Exercise objective —
Please copy out every line of the listing below in which the word "paintbrush" appears.

Data records —
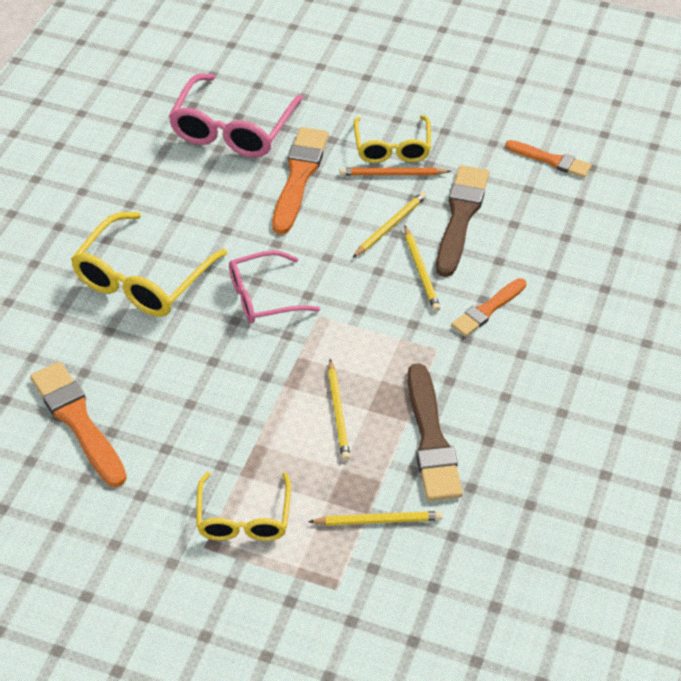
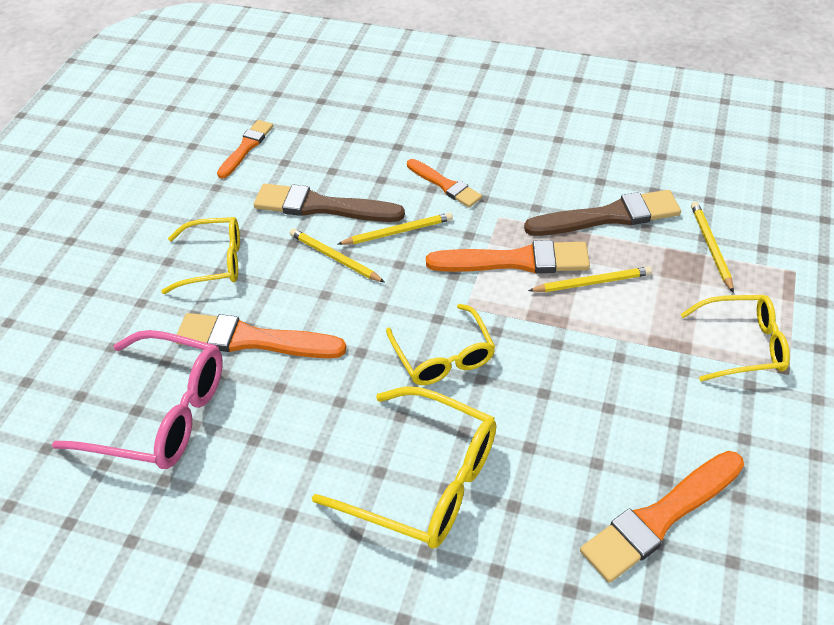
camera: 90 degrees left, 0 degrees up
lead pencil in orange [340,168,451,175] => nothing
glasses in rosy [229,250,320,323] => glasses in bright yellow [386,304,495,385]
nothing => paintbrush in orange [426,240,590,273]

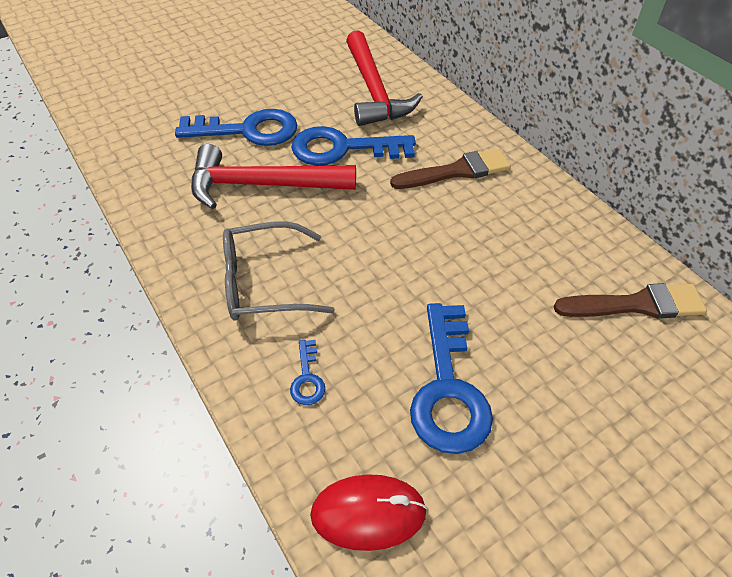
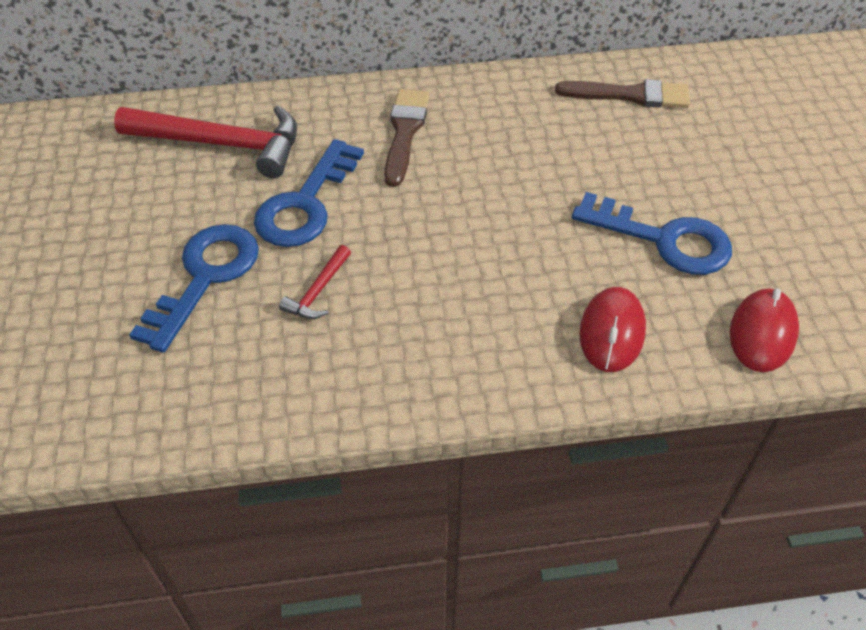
camera: 65 degrees left, 0 degrees up
carpenter's hammer in red [191,144,356,209] => carpenter's hammer in red [279,245,351,319], x0.46
glasses in ash-grey [223,221,335,321] => nothing
paintbrush in russet [554,283,707,319] => paintbrush in russet [555,79,690,108], 75 degrees clockwise
latchkey in cobalt [290,340,325,405] => computer mouse in red [579,287,646,372]

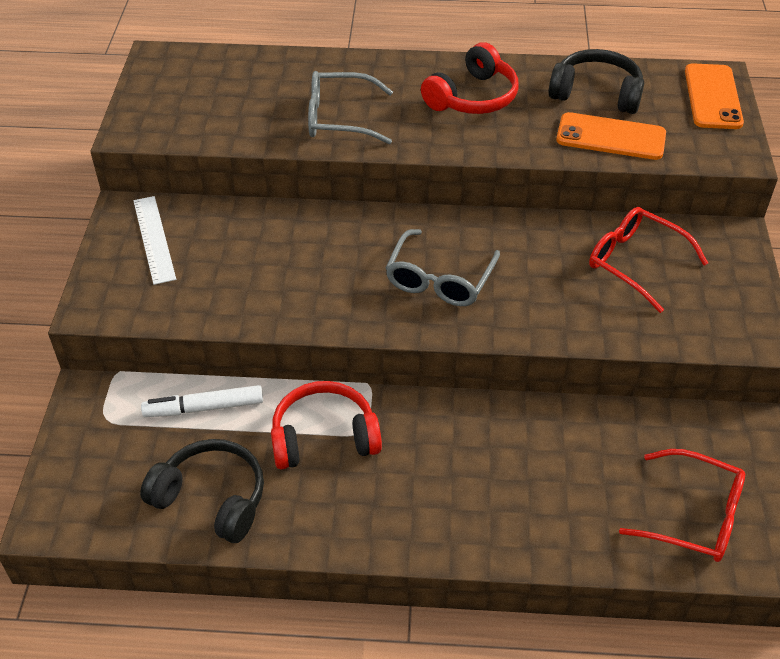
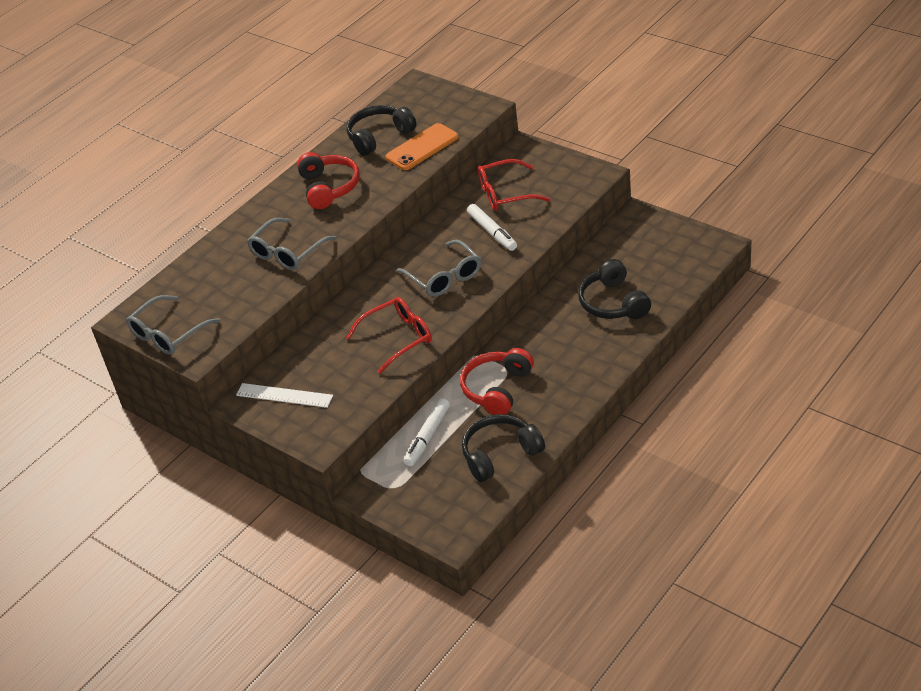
camera: 50 degrees left, 5 degrees down
smartphone in orange [685,63,744,129] => nothing
glasses in red [619,449,745,562] => glasses in red [346,297,432,374], relocated
nothing => marker pen in snow-white [467,204,517,251]
nothing => headset in black [578,259,651,319]
nothing => glasses in ash-grey [126,295,221,355]

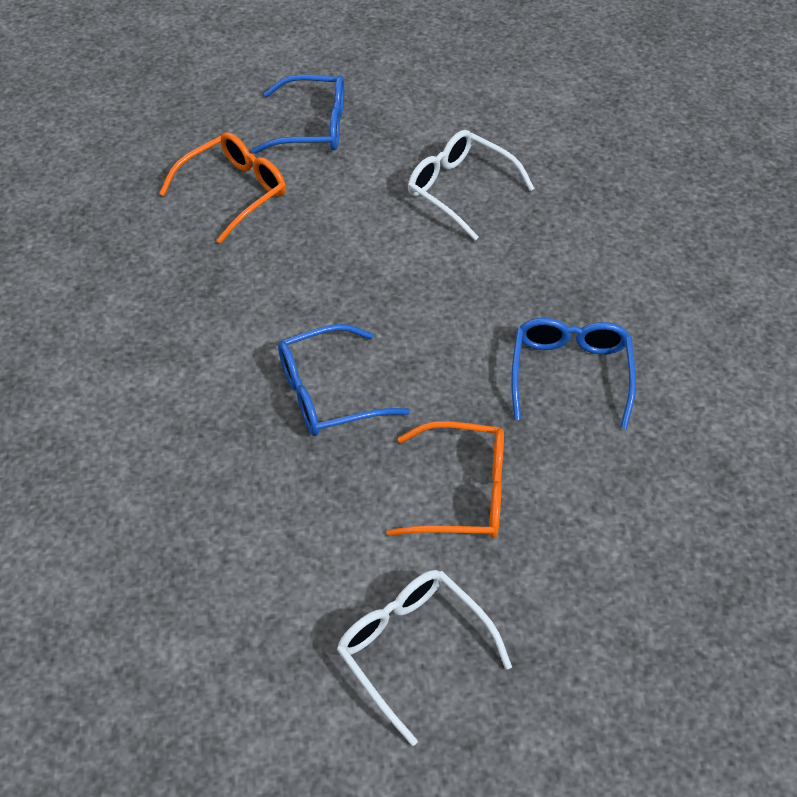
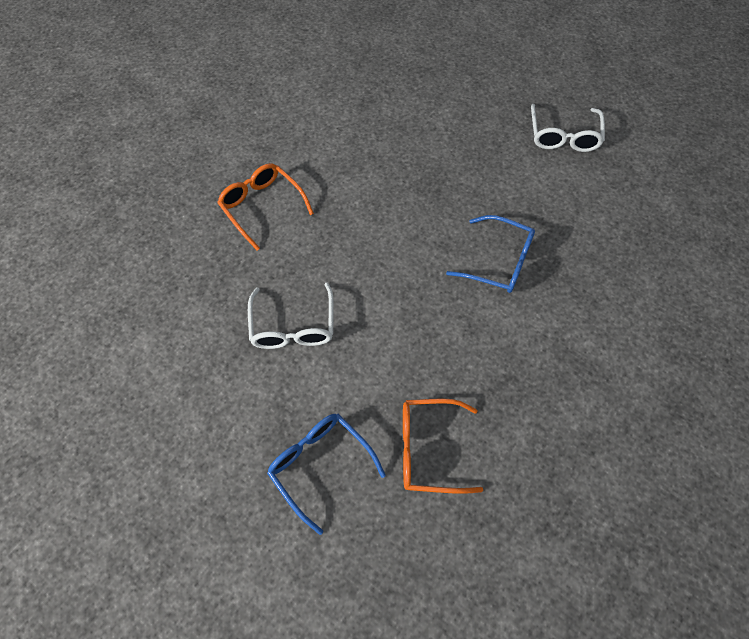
camera: 135 degrees left, 10 degrees up
glasses in cobalt [511,318,636,429] => nothing
glasses in orange [386,421,504,538] => glasses in orange [217,163,314,251], relocated

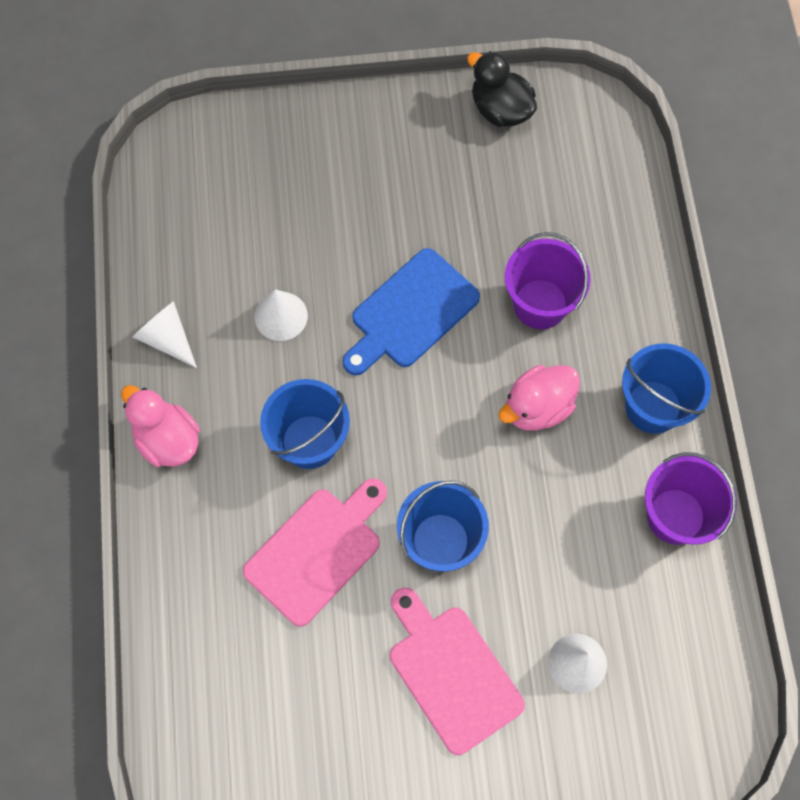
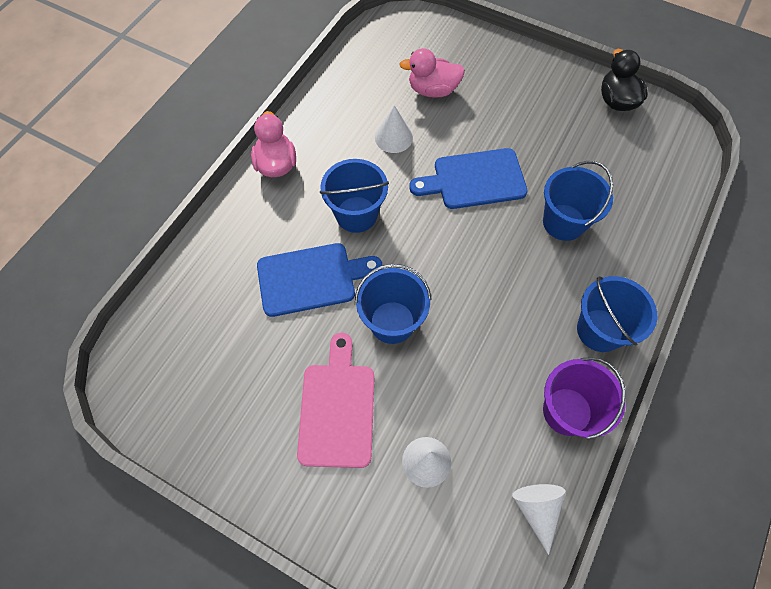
camera: 35 degrees right, 5 degrees down
sand bucket in royal purple [505,232,591,329] => sand bucket in cobalt [543,161,613,241]
cone in snow-white [133,301,197,368] => cone in snow-white [512,484,565,555], relocated
duck in rosy [499,365,580,431] => duck in rosy [399,48,465,98], relocated
bread board in rosy [243,478,387,627] => bread board in cobalt [257,243,382,317]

Task answer —
nothing => paintbrush in orange [426,240,590,273]
paintbrush in russet [554,283,707,319] => paintbrush in russet [555,79,690,108], 75 degrees clockwise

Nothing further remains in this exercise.